*Supplied information*
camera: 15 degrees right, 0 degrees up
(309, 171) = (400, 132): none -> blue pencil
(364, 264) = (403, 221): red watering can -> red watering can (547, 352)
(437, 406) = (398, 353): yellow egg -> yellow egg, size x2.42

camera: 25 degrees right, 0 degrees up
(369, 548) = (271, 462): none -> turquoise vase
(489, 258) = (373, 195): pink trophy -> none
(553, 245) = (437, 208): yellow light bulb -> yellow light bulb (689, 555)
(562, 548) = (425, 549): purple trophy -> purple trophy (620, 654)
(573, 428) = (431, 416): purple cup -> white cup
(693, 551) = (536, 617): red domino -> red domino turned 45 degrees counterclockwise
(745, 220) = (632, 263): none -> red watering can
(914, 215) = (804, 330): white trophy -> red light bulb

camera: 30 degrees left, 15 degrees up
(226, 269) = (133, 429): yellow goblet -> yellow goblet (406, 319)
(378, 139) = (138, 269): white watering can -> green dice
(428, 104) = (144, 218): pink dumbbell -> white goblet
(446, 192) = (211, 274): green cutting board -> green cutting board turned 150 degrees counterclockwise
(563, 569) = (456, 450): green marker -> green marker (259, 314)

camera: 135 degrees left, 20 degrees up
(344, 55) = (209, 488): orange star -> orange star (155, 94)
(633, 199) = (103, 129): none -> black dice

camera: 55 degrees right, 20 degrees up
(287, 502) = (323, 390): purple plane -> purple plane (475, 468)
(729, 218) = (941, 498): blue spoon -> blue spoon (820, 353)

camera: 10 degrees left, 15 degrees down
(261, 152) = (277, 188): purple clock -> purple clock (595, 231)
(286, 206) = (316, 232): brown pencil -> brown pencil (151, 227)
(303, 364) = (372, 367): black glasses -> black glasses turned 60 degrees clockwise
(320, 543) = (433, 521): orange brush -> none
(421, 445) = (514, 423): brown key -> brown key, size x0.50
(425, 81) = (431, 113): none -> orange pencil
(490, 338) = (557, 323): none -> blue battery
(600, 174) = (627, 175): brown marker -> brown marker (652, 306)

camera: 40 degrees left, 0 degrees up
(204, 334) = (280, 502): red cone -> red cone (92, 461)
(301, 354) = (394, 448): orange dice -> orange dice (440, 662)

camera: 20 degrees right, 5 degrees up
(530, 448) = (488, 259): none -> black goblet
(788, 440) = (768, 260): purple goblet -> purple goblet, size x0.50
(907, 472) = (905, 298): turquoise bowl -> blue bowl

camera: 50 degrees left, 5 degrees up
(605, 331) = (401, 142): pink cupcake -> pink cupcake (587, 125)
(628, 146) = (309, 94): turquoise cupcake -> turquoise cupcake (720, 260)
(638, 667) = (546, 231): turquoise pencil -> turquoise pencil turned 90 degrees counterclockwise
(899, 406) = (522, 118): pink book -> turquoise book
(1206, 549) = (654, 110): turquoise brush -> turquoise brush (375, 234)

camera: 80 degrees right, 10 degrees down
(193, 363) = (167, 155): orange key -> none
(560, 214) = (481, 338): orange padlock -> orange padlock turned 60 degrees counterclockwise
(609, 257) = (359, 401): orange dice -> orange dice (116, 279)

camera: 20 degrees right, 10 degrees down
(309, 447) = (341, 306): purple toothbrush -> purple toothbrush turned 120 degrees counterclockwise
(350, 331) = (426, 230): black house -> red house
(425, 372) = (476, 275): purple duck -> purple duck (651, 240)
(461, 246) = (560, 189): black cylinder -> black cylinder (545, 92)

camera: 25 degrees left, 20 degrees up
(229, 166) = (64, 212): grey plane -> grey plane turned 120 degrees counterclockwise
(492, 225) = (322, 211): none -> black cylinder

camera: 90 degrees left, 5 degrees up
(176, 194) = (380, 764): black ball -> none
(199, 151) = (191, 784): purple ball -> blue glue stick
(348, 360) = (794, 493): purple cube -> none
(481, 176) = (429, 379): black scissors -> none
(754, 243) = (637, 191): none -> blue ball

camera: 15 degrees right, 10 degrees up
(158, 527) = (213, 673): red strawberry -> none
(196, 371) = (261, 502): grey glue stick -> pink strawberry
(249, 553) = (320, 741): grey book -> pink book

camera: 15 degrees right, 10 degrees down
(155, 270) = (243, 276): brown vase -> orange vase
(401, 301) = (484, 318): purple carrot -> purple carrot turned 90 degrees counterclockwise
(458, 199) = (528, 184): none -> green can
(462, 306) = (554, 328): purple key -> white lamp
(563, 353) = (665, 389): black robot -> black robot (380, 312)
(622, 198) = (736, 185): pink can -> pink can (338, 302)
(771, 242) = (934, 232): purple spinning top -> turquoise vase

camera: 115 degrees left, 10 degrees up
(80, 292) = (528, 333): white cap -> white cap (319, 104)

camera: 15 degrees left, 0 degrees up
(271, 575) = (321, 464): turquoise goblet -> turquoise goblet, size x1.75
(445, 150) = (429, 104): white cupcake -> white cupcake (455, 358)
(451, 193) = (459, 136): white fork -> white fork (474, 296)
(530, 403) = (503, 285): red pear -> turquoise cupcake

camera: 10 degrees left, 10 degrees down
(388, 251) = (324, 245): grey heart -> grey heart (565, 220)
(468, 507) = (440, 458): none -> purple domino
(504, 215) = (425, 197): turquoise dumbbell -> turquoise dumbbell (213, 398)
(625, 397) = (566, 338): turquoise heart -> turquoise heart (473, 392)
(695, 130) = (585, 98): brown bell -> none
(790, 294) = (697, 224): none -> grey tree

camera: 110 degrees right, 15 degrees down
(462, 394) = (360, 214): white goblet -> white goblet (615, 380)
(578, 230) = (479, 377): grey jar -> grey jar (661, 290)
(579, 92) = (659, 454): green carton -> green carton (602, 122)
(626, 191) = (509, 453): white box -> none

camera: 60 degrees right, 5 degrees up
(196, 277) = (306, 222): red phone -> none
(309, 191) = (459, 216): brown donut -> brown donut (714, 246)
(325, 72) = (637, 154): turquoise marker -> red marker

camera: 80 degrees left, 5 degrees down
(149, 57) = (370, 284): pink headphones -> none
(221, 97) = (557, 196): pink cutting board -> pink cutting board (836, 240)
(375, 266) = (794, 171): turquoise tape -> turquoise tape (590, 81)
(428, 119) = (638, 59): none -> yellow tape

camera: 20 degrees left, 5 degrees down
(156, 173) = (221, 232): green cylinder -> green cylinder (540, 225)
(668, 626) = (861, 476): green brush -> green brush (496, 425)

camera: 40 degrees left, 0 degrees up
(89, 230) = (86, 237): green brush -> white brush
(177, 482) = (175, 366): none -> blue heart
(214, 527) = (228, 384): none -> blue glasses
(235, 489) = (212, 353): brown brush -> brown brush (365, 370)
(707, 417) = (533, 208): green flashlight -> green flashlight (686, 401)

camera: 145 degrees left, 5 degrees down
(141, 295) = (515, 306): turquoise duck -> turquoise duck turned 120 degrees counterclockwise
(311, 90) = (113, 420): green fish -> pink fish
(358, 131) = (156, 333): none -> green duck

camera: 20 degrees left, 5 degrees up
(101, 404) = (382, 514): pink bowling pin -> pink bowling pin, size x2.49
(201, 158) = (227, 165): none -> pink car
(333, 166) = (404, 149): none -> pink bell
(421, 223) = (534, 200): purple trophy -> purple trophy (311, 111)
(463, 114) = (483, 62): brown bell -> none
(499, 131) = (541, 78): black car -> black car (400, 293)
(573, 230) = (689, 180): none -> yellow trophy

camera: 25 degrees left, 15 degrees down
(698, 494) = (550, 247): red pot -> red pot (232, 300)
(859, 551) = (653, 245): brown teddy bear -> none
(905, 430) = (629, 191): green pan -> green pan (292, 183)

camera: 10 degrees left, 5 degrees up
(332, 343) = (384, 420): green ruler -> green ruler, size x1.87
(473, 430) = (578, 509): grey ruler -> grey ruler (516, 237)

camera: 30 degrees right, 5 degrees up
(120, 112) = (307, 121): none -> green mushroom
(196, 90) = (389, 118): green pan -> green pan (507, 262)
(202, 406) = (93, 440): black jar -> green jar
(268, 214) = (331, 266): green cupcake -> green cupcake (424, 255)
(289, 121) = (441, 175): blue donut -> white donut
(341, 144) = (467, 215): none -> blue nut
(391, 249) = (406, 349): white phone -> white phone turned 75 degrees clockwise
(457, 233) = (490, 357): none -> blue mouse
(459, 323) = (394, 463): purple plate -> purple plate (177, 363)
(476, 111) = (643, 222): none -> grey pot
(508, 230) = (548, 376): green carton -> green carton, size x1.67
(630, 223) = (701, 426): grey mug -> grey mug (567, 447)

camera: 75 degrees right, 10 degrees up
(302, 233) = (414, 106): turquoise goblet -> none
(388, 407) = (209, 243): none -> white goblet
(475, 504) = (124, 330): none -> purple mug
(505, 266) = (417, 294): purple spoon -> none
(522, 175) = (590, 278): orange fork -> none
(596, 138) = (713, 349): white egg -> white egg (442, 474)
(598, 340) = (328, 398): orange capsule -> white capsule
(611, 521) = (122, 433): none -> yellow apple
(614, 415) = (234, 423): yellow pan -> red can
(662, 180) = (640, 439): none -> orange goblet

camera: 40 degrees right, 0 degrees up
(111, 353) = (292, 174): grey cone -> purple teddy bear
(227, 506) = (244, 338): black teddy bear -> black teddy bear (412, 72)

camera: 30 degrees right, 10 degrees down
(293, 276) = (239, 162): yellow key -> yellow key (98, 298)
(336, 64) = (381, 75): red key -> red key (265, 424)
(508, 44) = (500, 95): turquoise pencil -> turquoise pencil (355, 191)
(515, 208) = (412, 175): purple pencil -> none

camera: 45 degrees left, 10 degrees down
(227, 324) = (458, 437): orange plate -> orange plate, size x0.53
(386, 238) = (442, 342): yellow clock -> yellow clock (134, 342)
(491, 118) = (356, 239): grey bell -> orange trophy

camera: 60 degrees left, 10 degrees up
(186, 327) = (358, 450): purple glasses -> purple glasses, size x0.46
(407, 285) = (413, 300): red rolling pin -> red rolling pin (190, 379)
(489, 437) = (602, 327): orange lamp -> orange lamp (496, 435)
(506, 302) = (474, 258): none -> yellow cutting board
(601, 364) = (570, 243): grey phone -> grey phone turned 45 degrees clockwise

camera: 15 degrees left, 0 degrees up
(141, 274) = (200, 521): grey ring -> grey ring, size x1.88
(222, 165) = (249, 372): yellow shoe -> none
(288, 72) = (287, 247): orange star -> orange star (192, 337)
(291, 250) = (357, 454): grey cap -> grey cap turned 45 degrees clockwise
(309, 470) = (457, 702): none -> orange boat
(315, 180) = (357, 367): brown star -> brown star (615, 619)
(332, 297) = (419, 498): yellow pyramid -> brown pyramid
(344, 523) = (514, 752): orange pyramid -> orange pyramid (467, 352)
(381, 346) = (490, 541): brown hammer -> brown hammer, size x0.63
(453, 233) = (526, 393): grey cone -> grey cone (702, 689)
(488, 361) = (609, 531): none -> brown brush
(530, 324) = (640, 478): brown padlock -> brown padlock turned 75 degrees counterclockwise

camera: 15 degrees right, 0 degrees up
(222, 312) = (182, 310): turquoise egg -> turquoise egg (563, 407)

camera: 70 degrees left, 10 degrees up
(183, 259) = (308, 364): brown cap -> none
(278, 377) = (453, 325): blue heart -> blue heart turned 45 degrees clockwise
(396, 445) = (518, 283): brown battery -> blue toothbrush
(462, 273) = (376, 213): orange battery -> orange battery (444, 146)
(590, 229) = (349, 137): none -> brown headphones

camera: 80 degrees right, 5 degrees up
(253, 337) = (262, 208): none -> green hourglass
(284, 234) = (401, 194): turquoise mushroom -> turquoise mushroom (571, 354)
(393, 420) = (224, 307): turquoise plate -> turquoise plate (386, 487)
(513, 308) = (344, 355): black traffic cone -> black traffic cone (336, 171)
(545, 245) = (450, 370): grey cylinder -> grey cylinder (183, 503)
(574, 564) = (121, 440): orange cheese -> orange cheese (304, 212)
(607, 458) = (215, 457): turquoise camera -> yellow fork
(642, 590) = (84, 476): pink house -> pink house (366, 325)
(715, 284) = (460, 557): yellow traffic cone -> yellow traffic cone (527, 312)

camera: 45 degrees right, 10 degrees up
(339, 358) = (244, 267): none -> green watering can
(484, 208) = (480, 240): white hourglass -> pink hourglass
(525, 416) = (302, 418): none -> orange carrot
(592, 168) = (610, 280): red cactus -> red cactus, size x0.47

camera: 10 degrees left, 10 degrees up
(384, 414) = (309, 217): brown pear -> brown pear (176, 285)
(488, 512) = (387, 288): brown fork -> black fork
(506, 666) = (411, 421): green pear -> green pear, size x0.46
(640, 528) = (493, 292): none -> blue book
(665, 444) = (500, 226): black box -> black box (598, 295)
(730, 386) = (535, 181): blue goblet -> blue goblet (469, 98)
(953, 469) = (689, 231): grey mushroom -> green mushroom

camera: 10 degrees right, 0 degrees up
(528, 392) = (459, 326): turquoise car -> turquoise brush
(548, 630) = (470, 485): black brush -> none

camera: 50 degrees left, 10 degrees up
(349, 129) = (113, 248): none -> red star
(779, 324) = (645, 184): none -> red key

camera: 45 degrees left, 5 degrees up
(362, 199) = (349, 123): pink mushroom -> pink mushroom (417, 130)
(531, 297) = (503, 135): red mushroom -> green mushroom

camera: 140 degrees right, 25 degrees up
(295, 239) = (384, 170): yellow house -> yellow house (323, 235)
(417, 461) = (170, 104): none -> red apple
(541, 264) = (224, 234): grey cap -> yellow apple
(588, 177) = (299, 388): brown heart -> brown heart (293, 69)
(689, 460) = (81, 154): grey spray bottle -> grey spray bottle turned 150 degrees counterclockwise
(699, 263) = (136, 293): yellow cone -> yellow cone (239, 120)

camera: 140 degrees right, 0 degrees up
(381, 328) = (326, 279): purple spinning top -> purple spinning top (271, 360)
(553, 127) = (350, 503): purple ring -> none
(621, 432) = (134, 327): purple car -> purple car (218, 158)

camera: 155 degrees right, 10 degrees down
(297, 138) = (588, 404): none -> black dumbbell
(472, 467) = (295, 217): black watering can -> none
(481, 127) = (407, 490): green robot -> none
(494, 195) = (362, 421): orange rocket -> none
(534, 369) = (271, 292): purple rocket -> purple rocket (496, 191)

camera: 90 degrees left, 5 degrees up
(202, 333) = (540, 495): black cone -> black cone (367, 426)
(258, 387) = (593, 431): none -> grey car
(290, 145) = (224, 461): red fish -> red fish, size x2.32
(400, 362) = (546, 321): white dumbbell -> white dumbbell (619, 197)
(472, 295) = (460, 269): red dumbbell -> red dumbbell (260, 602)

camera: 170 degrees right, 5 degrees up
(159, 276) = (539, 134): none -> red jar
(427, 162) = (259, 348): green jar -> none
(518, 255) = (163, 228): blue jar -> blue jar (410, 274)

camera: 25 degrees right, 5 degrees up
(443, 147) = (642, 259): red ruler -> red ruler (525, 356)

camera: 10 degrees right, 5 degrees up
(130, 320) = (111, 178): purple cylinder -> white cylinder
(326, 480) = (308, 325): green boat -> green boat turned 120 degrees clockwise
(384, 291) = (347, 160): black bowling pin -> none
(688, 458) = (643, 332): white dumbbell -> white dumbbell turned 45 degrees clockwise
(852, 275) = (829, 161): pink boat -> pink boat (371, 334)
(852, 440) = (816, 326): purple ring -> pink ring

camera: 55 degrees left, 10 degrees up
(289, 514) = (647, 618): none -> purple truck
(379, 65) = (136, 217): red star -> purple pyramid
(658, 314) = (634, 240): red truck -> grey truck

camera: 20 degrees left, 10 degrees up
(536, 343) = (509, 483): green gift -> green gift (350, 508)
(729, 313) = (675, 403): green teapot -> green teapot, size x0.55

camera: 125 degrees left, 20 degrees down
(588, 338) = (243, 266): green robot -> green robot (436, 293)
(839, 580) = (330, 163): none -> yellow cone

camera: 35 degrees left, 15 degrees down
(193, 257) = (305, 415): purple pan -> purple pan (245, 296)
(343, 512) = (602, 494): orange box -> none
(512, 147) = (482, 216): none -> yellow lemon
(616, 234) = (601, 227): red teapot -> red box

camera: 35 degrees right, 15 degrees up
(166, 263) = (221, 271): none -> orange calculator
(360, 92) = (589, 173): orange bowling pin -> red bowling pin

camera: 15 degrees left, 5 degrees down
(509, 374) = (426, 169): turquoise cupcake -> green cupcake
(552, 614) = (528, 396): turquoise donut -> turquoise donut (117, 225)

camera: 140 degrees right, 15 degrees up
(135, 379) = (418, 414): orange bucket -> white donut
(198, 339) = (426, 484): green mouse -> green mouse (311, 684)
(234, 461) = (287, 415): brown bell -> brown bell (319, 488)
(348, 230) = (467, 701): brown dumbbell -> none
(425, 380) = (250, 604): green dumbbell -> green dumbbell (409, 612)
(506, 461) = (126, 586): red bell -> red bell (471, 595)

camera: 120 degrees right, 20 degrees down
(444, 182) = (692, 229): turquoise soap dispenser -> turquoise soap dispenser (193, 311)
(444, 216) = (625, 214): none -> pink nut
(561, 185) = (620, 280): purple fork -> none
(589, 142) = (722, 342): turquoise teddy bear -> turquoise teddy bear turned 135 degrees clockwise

*Directions*
After locating the line that contains "camera: 25 degrees right, 0 degrees up", please copy exactly every line from the start of the records through it, and nothing else.

*Output*
camera: 15 degrees right, 0 degrees up
(309, 171) = (400, 132): none -> blue pencil
(364, 264) = (403, 221): red watering can -> red watering can (547, 352)
(437, 406) = (398, 353): yellow egg -> yellow egg, size x2.42

camera: 25 degrees right, 0 degrees up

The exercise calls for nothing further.